**INPUT DATA:**
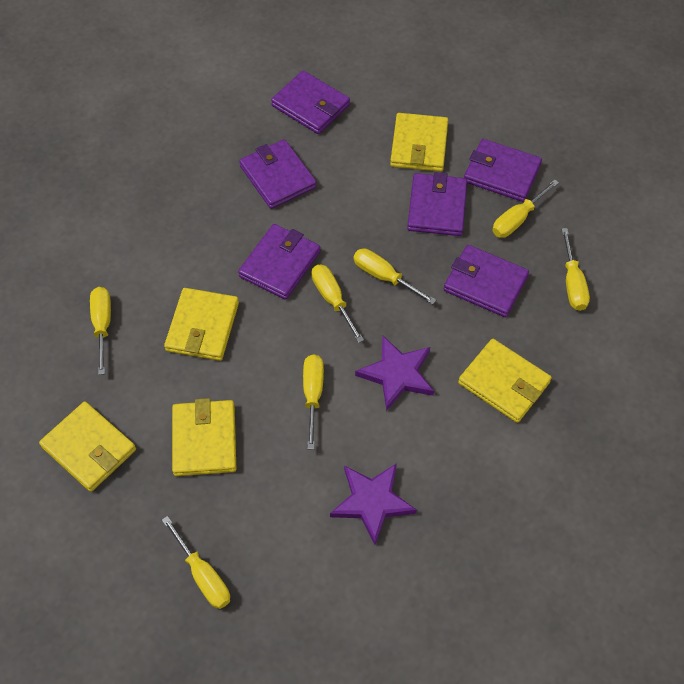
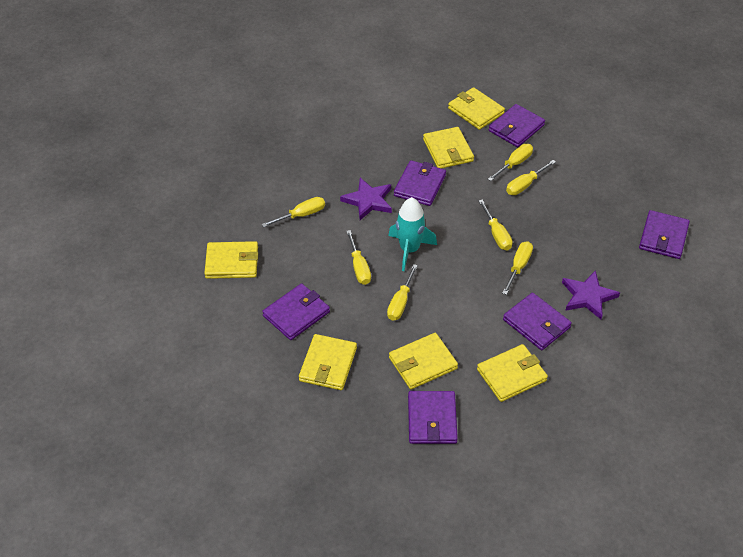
turquoise rocket: 0 -> 1
yellow wallet: 5 -> 6

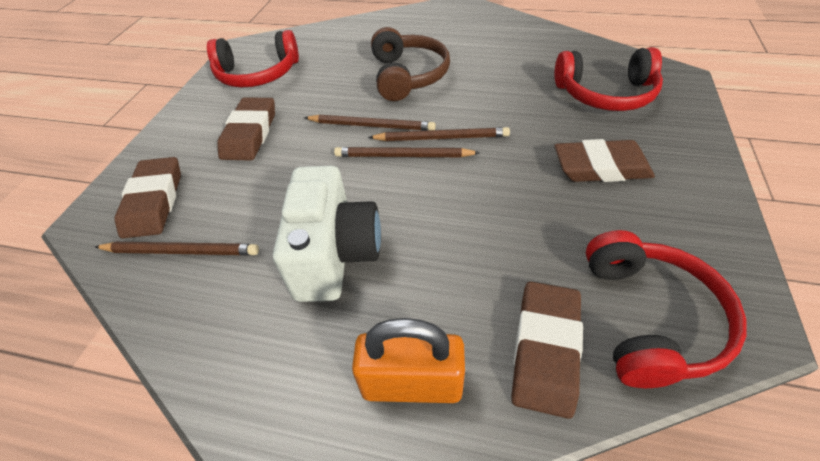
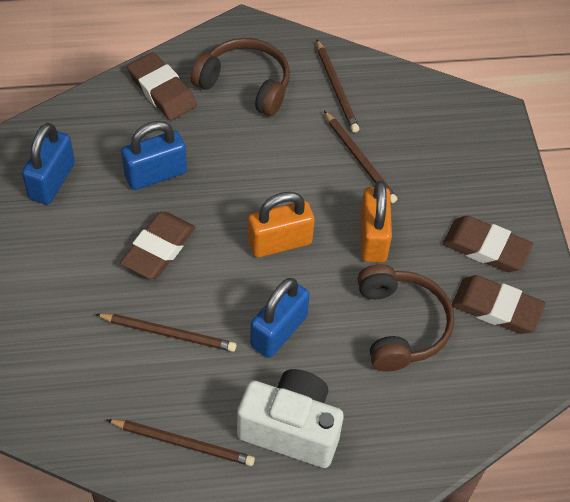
blue padlock: 0 -> 3
brown headphones: 1 -> 2
orange padlock: 1 -> 2
red headphones: 3 -> 0

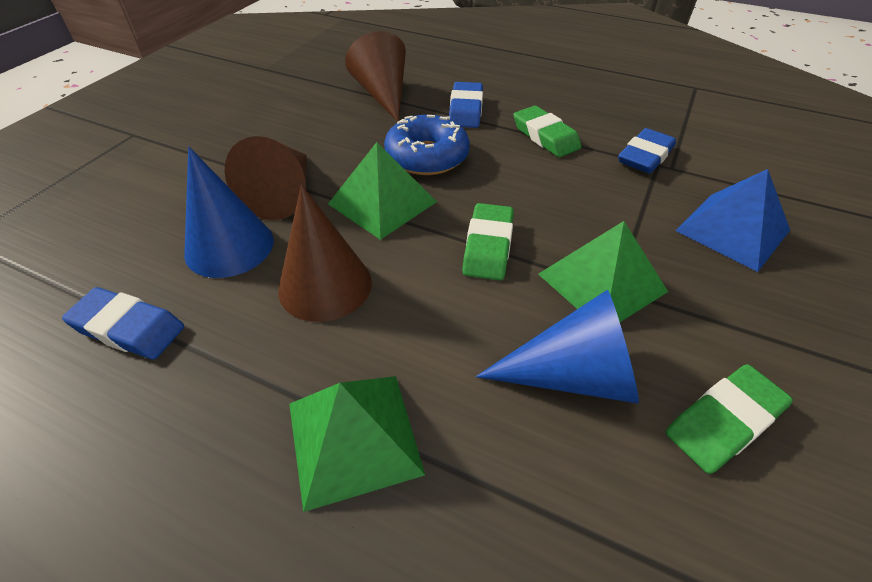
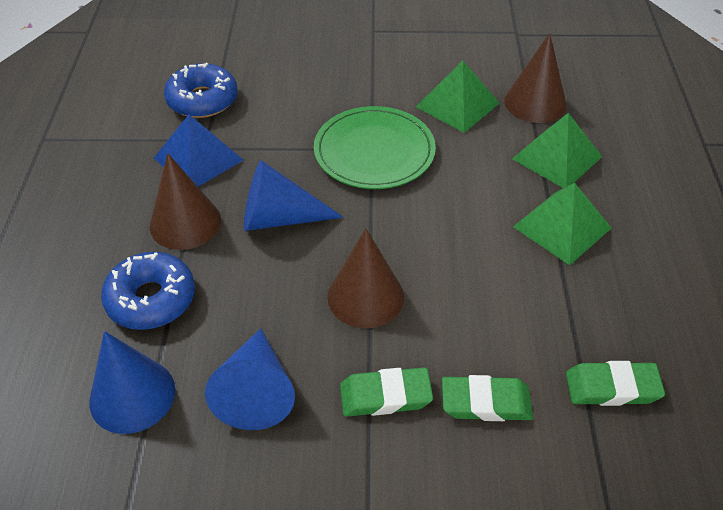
blue cone: 2 -> 3
blue donut: 1 -> 2
blue eraser: 3 -> 0
green plate: 0 -> 1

**WHAT IS EXPECTED:**
From the line that contains "orange padlock: 1 -> 2" to the last line of the records above, copy each line exactly, both ends included, and leave the pictures out.

**WRITTEN ANSWER:**
orange padlock: 1 -> 2
red headphones: 3 -> 0

blue cone: 2 -> 3
blue donut: 1 -> 2
blue eraser: 3 -> 0
green plate: 0 -> 1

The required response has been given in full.